PROBLEM: Among the entries below, find the line with "(348, 185) = (222, 325): brown" and the line with "(698, 387) = (634, 193): red". Return exactly those lines and every line between them, but no pictures.

STORED DATA:
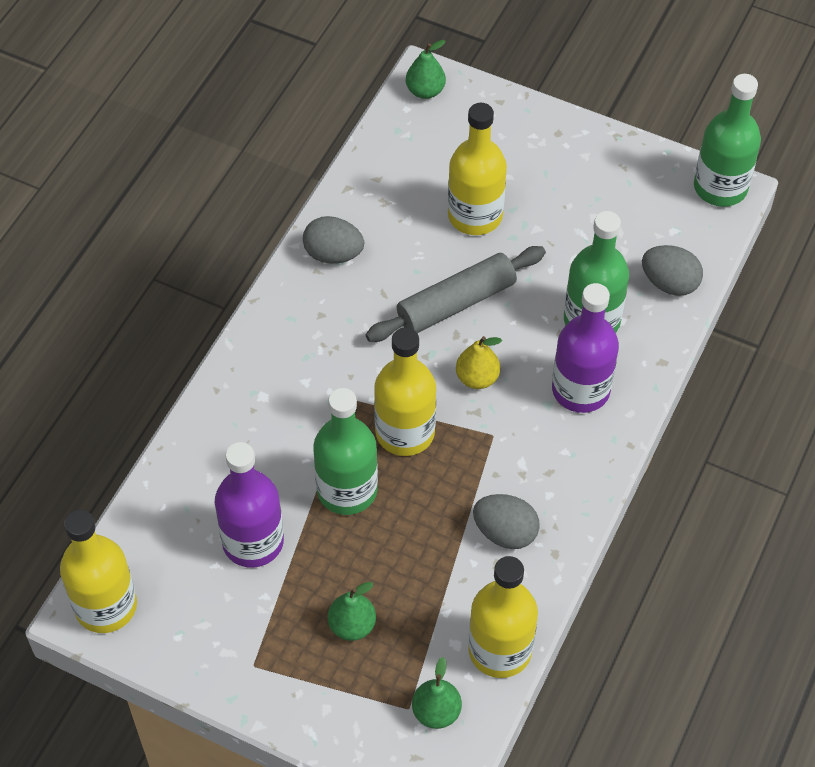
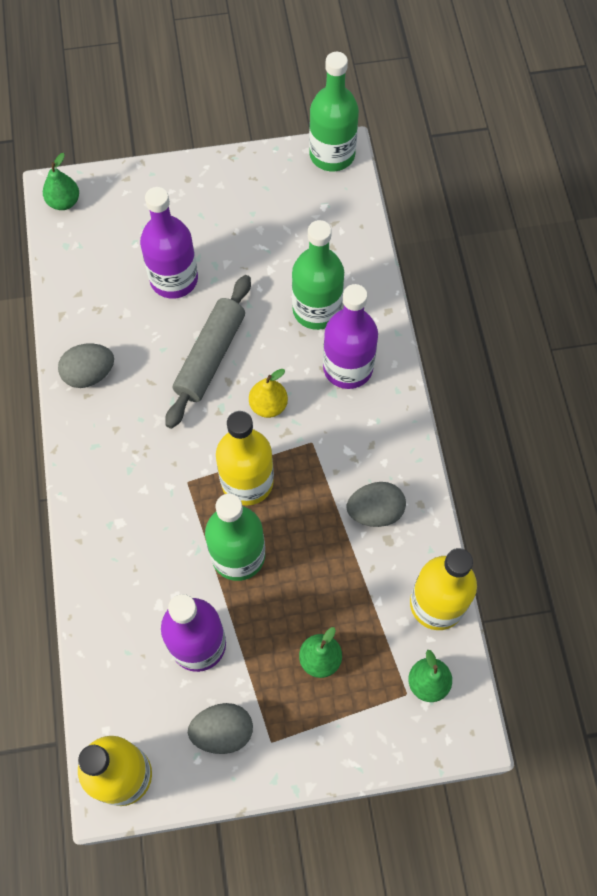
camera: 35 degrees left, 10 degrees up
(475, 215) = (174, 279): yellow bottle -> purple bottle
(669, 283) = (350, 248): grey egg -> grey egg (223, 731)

---

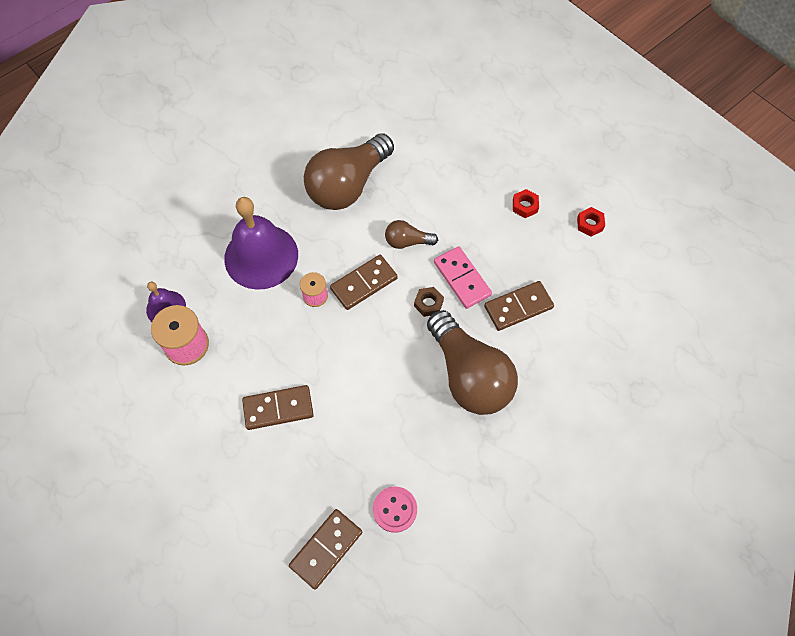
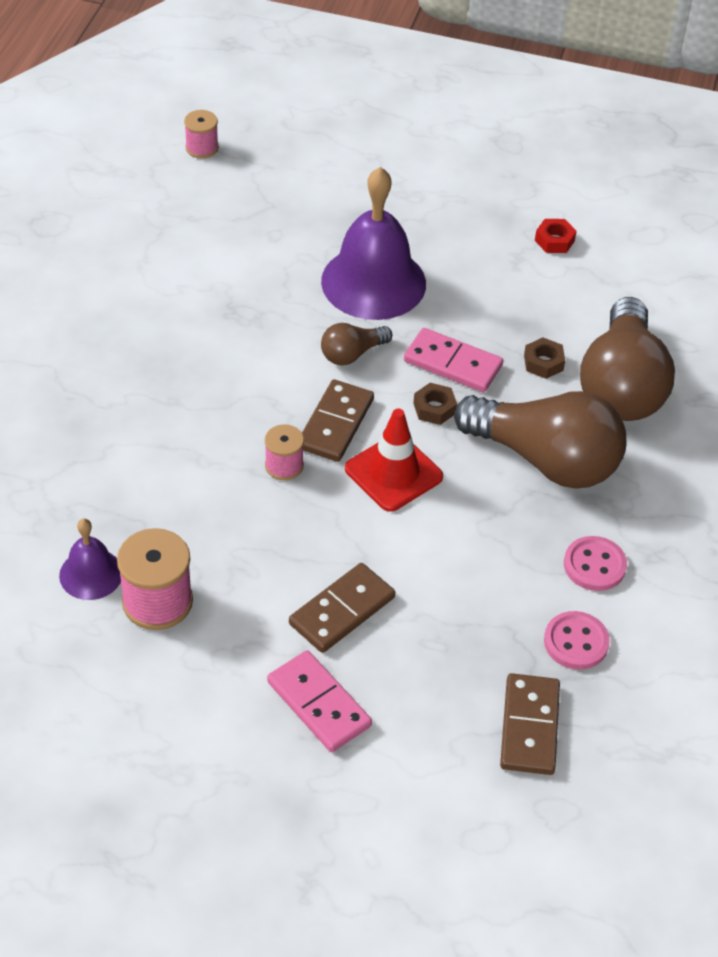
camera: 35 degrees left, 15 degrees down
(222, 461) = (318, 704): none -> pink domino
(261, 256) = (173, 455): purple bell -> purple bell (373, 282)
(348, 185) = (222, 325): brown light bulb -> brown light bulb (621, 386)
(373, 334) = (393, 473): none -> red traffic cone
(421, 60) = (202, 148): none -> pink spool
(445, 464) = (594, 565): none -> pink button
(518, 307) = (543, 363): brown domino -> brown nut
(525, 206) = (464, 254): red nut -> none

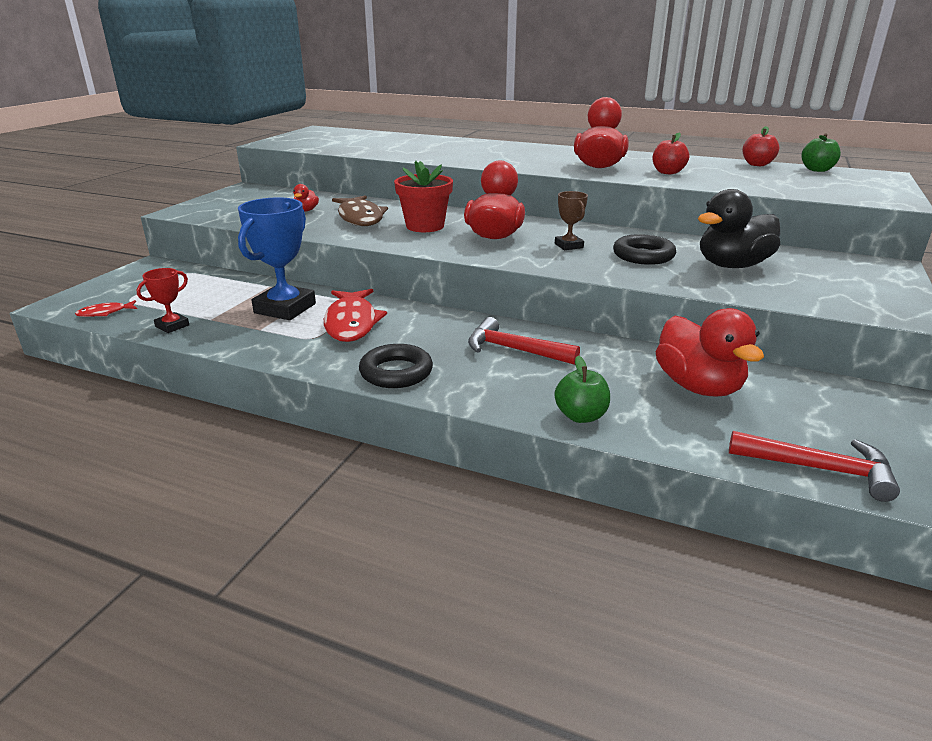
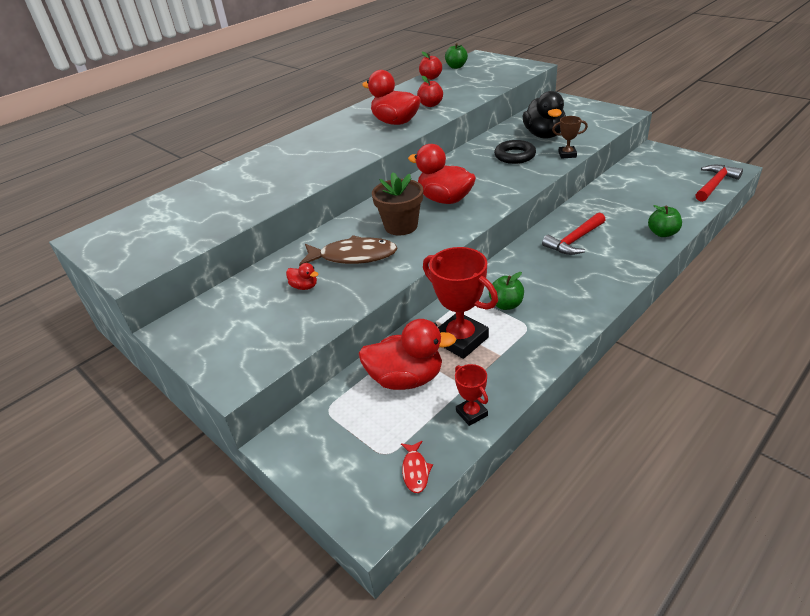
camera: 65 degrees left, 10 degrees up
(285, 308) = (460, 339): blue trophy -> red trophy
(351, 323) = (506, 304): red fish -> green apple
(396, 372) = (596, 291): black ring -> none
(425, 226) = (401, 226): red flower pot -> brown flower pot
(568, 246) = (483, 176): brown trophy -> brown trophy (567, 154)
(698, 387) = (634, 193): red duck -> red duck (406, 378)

OUTPUT OF THE EXERCISE:
(348, 185) = (222, 325): brown light bulb -> brown light bulb (621, 386)
(373, 334) = (393, 473): none -> red traffic cone
(421, 60) = (202, 148): none -> pink spool
(445, 464) = (594, 565): none -> pink button
(518, 307) = (543, 363): brown domino -> brown nut
(525, 206) = (464, 254): red nut -> none

camera: 65 degrees left, 10 degrees up
(285, 308) = (460, 339): blue trophy -> red trophy
(351, 323) = (506, 304): red fish -> green apple
(396, 372) = (596, 291): black ring -> none
(425, 226) = (401, 226): red flower pot -> brown flower pot
(568, 246) = (483, 176): brown trophy -> brown trophy (567, 154)
(698, 387) = (634, 193): red duck -> red duck (406, 378)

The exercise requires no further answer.